**Aim:**
List every line of the material below that contains the string "tuplet", matching case exactly.

**Data provided:**
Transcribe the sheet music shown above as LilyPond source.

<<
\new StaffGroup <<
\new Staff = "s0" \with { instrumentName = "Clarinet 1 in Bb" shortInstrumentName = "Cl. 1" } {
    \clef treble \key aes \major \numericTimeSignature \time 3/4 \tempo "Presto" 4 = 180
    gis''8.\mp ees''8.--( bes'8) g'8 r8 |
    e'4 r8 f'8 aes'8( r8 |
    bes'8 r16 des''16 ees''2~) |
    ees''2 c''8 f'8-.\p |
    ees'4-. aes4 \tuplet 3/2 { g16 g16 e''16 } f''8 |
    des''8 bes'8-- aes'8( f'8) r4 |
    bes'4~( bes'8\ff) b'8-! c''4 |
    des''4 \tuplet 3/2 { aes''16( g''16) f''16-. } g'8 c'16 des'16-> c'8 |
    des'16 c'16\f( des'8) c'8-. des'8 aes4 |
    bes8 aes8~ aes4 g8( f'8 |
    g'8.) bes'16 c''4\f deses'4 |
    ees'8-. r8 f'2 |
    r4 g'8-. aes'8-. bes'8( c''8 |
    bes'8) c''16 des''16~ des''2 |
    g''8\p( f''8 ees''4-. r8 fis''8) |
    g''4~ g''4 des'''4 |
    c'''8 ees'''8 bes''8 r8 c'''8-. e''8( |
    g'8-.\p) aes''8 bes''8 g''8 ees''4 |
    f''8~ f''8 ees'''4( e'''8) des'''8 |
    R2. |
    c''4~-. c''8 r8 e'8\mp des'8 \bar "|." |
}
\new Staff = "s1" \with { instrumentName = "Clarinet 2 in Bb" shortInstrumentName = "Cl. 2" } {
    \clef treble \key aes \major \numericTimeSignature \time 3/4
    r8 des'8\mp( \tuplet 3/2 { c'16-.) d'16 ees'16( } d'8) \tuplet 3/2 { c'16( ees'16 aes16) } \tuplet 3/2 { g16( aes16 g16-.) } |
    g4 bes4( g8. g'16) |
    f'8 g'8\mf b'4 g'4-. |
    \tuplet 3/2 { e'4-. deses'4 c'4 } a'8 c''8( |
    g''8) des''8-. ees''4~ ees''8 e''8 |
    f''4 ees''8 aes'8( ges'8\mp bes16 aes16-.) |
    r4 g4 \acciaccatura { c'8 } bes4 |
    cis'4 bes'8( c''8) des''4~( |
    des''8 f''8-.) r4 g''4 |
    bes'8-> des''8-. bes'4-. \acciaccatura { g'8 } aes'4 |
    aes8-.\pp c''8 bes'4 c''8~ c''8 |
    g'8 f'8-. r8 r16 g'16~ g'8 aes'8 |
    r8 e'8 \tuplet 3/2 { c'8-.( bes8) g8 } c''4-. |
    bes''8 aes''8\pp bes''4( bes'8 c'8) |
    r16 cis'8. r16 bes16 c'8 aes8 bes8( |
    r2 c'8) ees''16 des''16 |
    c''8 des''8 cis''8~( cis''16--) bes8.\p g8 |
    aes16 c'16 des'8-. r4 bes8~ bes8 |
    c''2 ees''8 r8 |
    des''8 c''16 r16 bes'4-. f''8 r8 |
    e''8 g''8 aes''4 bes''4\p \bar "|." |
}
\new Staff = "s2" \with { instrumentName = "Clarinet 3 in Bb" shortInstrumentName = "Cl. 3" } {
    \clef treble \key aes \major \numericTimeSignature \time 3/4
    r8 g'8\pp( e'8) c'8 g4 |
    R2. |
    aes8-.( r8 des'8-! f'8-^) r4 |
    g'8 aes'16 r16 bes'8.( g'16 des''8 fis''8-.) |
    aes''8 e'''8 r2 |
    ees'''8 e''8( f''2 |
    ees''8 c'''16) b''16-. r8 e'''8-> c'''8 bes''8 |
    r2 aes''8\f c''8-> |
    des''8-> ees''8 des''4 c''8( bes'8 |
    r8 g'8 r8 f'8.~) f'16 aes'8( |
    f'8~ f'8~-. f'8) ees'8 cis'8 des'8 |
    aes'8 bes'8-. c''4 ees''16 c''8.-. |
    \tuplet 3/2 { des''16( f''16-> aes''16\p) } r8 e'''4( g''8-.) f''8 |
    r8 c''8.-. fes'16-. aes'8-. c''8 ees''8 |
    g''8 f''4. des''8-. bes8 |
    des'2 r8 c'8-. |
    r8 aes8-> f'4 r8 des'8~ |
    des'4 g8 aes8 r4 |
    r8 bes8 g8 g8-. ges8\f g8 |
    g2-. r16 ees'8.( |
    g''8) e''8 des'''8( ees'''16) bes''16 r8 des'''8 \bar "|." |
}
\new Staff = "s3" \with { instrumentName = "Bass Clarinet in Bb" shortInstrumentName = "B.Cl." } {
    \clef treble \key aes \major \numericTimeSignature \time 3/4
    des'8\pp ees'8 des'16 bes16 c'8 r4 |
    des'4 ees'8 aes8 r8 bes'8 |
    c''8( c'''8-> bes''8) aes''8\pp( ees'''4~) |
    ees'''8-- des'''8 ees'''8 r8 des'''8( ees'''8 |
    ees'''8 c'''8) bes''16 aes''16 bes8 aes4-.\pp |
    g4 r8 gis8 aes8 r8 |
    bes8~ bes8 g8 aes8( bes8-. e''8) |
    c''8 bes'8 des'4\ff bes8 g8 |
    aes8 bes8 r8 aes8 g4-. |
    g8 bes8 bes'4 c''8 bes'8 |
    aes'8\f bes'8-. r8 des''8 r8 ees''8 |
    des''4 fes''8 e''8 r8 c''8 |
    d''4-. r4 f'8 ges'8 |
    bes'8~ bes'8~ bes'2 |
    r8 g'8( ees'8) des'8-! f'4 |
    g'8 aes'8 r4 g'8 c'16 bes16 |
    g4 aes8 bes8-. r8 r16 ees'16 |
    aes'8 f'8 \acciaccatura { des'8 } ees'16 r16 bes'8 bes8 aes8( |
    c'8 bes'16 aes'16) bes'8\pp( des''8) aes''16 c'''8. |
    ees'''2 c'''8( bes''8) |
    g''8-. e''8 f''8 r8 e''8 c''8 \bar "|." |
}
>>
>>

**Solution:**
    ees'4-. aes4 \tuplet 3/2 { g16 g16 e''16 } f''8 |
    des''4 \tuplet 3/2 { aes''16( g''16) f''16-. } g'8 c'16 des'16-> c'8 |
    r8 des'8\mp( \tuplet 3/2 { c'16-.) d'16 ees'16( } d'8) \tuplet 3/2 { c'16( ees'16 aes16) } \tuplet 3/2 { g16( aes16 g16-.) } |
    \tuplet 3/2 { e'4-. deses'4 c'4 } a'8 c''8( |
    r8 e'8 \tuplet 3/2 { c'8-.( bes8) g8 } c''4-. |
    \tuplet 3/2 { des''16( f''16-> aes''16\p) } r8 e'''4( g''8-.) f''8 |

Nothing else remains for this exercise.